## TASK INSTRUCTIONS:
From the data below, pick out and copy every line that contains the string "bass", matching case exactly.

## TASK MATERIAL:

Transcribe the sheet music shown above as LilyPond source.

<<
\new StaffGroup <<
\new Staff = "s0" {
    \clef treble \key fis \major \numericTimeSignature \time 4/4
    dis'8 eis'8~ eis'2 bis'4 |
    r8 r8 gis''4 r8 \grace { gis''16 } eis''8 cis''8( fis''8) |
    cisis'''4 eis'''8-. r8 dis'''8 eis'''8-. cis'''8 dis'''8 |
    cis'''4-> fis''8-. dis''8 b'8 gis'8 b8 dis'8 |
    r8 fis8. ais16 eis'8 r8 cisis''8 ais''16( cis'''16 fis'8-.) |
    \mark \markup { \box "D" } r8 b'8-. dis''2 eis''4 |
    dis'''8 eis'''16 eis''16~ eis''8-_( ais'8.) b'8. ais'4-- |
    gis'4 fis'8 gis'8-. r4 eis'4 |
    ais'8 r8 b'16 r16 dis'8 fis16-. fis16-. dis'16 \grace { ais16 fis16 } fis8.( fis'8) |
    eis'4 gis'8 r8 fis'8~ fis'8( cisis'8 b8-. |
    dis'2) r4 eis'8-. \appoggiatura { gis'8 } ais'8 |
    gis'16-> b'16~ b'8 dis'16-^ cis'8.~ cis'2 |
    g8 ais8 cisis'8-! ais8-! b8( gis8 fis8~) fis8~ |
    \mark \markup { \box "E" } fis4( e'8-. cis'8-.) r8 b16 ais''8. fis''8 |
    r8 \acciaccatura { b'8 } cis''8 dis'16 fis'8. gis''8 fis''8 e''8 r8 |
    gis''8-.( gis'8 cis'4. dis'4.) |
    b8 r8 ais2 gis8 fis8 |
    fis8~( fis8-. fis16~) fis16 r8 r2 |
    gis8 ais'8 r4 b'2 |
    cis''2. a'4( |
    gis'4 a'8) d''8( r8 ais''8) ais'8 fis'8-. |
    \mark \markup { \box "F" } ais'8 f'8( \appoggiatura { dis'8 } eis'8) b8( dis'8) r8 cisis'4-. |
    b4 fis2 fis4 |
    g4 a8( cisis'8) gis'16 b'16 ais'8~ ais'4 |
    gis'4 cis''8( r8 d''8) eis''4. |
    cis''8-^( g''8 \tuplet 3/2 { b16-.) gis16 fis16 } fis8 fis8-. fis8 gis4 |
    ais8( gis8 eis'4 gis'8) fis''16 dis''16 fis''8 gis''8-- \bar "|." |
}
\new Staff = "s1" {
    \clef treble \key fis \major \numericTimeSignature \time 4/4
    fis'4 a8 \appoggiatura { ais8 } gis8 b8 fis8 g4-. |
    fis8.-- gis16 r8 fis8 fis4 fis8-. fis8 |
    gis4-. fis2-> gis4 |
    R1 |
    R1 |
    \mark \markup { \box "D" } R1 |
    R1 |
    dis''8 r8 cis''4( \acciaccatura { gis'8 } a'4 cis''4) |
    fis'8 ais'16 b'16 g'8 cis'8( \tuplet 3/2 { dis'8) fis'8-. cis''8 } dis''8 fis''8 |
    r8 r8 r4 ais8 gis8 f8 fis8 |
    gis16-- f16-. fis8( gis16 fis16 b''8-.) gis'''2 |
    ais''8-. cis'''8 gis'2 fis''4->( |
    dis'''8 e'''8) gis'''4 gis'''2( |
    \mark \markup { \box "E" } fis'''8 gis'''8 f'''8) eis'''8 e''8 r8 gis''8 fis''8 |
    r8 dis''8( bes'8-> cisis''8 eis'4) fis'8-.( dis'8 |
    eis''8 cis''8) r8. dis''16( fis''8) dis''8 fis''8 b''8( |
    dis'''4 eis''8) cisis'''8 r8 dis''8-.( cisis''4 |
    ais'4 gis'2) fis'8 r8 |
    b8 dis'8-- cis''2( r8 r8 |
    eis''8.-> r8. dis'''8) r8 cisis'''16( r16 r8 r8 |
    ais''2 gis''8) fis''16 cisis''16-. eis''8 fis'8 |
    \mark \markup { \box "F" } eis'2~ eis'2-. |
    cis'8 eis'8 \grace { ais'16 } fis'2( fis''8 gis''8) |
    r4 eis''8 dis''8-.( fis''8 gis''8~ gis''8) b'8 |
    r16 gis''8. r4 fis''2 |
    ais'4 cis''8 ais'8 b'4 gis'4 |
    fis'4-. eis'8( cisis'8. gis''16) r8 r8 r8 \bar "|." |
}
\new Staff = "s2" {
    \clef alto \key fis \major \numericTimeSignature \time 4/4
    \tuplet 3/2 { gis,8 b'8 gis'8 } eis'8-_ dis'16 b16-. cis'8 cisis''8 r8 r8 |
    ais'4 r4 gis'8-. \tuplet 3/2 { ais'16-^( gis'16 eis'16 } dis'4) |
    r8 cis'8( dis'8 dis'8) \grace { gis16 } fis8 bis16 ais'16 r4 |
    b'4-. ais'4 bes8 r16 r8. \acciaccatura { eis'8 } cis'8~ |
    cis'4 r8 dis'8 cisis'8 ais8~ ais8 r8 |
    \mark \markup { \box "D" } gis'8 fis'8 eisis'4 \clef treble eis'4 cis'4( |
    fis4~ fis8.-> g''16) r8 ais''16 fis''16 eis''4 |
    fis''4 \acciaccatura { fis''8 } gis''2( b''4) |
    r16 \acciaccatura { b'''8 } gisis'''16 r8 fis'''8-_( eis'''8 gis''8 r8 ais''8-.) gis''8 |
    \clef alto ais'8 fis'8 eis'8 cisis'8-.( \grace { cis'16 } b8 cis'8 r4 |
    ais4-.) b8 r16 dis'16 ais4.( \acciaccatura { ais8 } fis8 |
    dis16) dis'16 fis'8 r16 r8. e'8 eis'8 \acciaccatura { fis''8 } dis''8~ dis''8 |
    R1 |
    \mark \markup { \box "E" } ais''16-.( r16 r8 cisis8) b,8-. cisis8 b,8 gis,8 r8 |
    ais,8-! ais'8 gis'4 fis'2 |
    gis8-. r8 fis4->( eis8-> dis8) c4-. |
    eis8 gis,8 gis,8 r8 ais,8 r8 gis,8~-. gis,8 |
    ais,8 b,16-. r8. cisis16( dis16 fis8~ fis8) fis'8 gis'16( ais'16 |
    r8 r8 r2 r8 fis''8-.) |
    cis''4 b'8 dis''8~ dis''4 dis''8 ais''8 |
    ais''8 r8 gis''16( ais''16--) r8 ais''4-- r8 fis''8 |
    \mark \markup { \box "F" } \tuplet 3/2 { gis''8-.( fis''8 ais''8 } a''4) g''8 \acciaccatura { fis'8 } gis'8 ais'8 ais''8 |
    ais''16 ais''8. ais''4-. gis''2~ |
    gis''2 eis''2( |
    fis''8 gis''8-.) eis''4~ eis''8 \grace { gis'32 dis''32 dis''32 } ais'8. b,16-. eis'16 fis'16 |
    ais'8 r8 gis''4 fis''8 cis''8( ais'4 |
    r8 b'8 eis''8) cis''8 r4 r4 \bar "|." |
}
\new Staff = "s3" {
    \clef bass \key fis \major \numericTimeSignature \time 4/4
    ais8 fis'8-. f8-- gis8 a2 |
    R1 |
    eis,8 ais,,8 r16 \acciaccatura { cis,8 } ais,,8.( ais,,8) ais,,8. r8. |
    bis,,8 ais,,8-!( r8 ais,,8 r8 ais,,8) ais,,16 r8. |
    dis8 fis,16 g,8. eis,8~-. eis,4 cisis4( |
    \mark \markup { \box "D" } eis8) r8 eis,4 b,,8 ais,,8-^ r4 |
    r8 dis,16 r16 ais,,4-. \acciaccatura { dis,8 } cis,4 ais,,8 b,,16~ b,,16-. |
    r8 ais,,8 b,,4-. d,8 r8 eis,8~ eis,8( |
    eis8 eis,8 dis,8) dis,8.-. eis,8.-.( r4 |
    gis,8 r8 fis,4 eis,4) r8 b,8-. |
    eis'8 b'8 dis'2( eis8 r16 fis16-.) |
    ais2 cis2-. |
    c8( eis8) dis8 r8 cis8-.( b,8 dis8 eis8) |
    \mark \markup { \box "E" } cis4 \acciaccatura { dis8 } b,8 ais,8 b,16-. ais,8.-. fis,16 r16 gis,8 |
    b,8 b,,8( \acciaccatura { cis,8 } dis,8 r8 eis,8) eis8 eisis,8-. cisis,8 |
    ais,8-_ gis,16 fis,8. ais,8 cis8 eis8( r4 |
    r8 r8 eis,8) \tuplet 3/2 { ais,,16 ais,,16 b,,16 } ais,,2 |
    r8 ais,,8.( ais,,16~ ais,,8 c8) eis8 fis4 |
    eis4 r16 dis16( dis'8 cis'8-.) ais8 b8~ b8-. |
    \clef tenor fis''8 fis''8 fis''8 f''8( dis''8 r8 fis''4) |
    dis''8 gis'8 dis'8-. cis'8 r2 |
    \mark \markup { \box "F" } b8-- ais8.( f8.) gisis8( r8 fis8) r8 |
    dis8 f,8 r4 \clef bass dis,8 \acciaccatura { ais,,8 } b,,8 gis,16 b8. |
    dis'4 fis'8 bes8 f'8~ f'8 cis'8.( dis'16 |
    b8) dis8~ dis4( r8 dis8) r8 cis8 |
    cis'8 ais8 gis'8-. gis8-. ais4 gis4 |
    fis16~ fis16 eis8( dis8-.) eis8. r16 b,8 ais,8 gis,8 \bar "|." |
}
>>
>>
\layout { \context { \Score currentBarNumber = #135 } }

## RESPONSE TO THIS EXERCISE:
    \clef bass \key fis \major \numericTimeSignature \time 4/4
    dis8 f,8 r4 \clef bass dis,8 \acciaccatura { ais,,8 } b,,8 gis,16 b8. |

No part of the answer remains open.